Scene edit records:
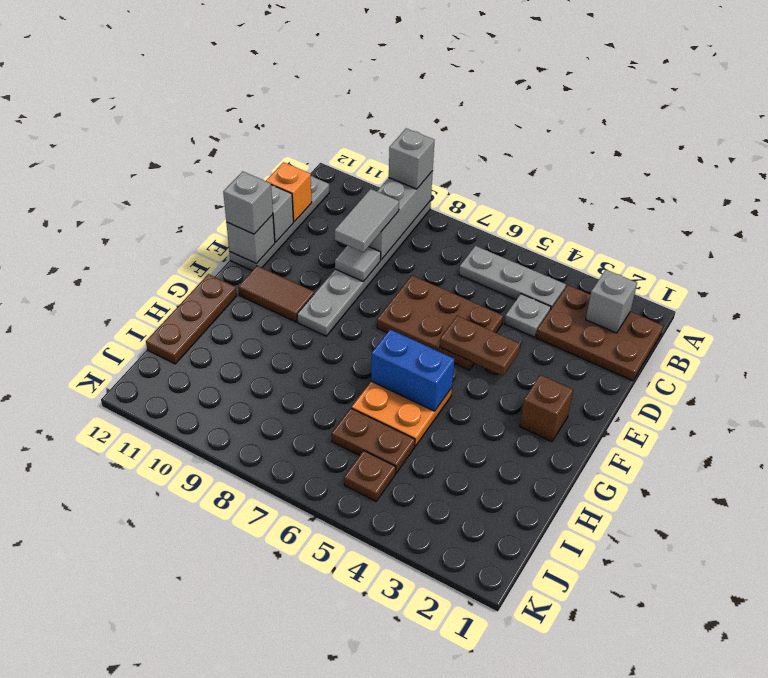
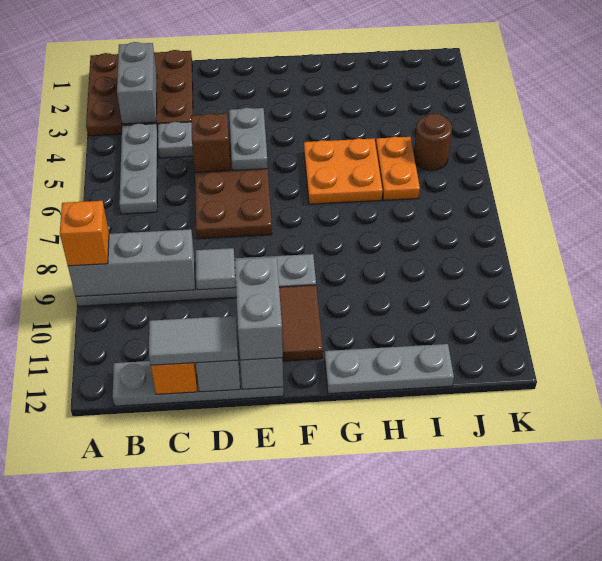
grey 1x1 brick [389,128,435,189] -> orange 1x1 brick [60,201,109,266]
brown 2x3 plate [536,285,663,381] -> brown 3x3 plate [86,50,193,136]
grey 1x1 brick [586,270,637,333] -> grey 1x2 brick [117,42,157,124]
grey 1x2 tile [335,189,399,252] -> grey 1x2 tile moved to [149,316,238,365]
brown 1x2 plate [440,316,520,376] -> grey 1x2 plate [229,108,268,170]
grey 1x1 brick [223,171,273,234] -> grey 1x2 brick [235,257,283,360]
brown 1x1 brick [520,375,573,442] -> brown 1x1 brick moved to [191,113,230,172]
blue 1x2 brick [371,330,454,411] -> none
brown 1x3 plate [146,274,237,364] -> grey 1x3 plate [325,344,454,394]
brown 1x2 plate [332,408,415,473] -> orange 1x2 plate [376,137,420,200]
brown 1x1 plate [344,451,396,501] -> brown 1x1 round brick [414,113,452,170]

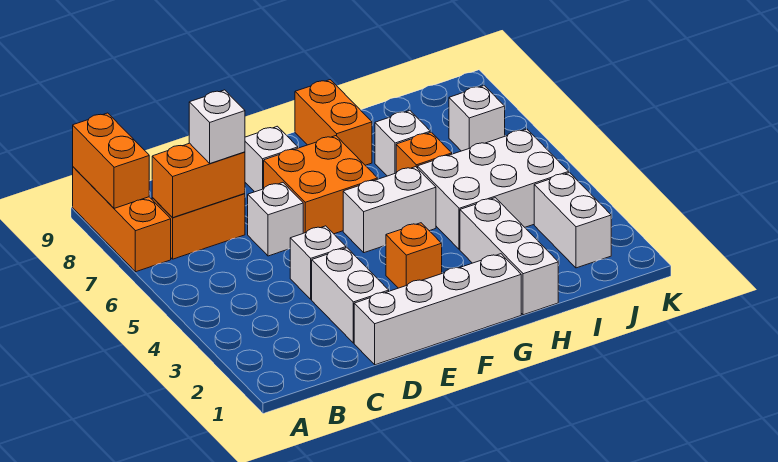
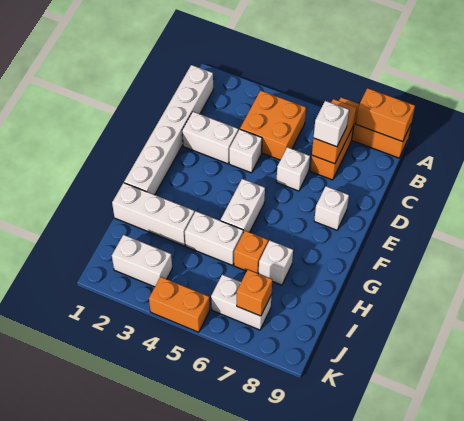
white 1x4 brick [354,254,521,365] -> white 1x6 brick [124,65,213,195]
orange 2x2 brick [264,136,378,234] -> orange 2x2 brick moved to [240,90,306,160]
orange 1x1 brick [386,223,442,288] -> orange 1x1 brick moved to [237,270,272,316]
orange 1x2 brick [295,80,372,165] -> orange 1x2 brick moved to [149,277,210,332]
white 2x3 brick [418,129,569,249] -> white 1x2 brick [185,211,243,265]
white 1x1 brick [449,86,505,151] -> white 1x2 brick [211,275,271,330]

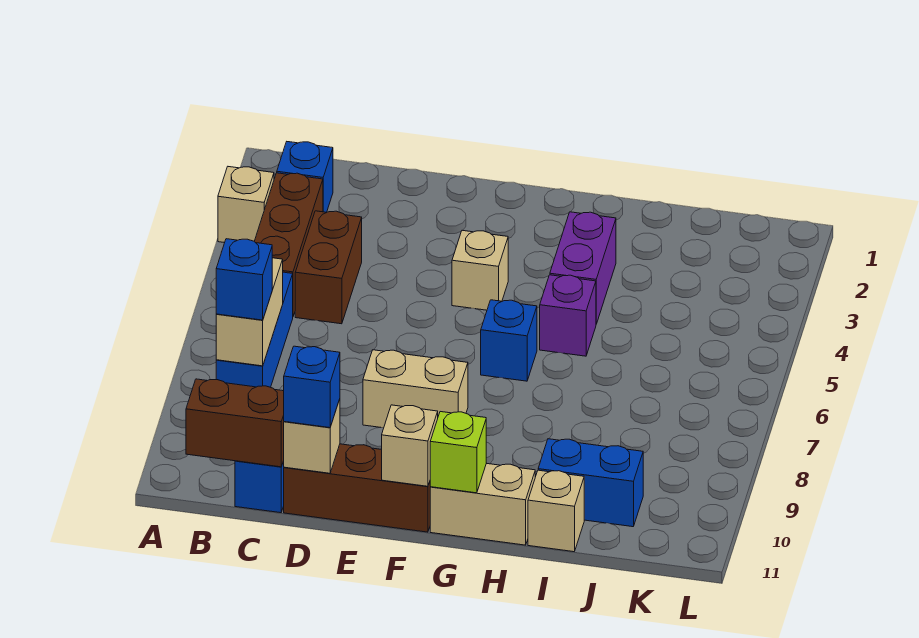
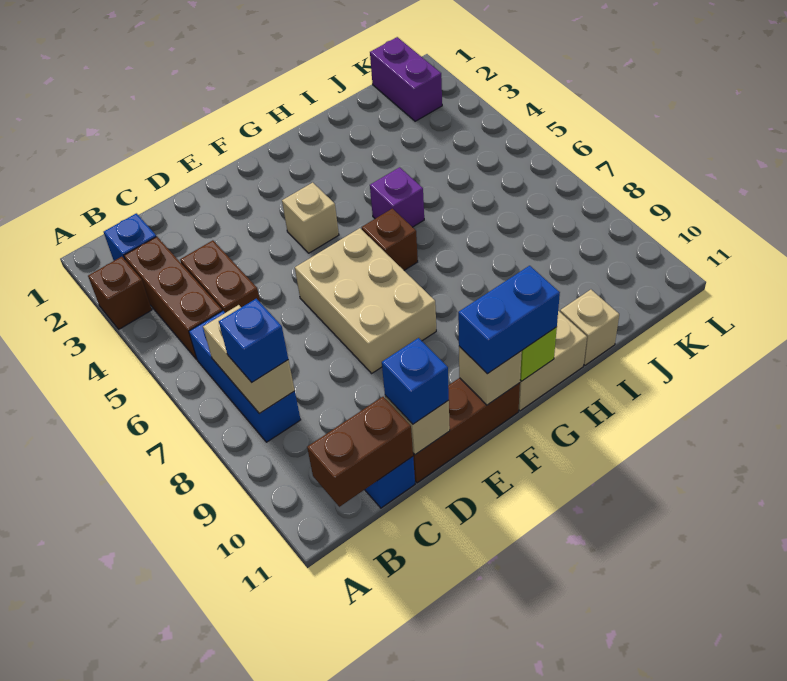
tan 1x1 brick [218,167,274,243] -> brown 1x1 brick [88,257,152,329]
tan 1x2 brick [363,350,468,428] -> tan 2x3 brick [295,228,436,373]
blue 1x1 brick [481,300,537,381] -> brown 1x1 brick [362,209,418,270]
purple 1x2 brick [550,212,616,324] -> purple 1x2 brick moved to [370,37,442,121]
blue 1x2 brick [538,439,643,527] -> blue 1x2 brick moved to [458,266,560,374]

Task goal: Return a copy of each line in the records above that has "brown" in it.

Exercise result:
brown 2x3 plate [536,285,663,381] -> brown 3x3 plate [86,50,193,136]
brown 1x2 plate [440,316,520,376] -> grey 1x2 plate [229,108,268,170]
brown 1x1 brick [520,375,573,442] -> brown 1x1 brick moved to [191,113,230,172]
brown 1x3 plate [146,274,237,364] -> grey 1x3 plate [325,344,454,394]
brown 1x2 plate [332,408,415,473] -> orange 1x2 plate [376,137,420,200]
brown 1x1 plate [344,451,396,501] -> brown 1x1 round brick [414,113,452,170]
tan 1x1 brick [218,167,274,243] -> brown 1x1 brick [88,257,152,329]
blue 1x1 brick [481,300,537,381] -> brown 1x1 brick [362,209,418,270]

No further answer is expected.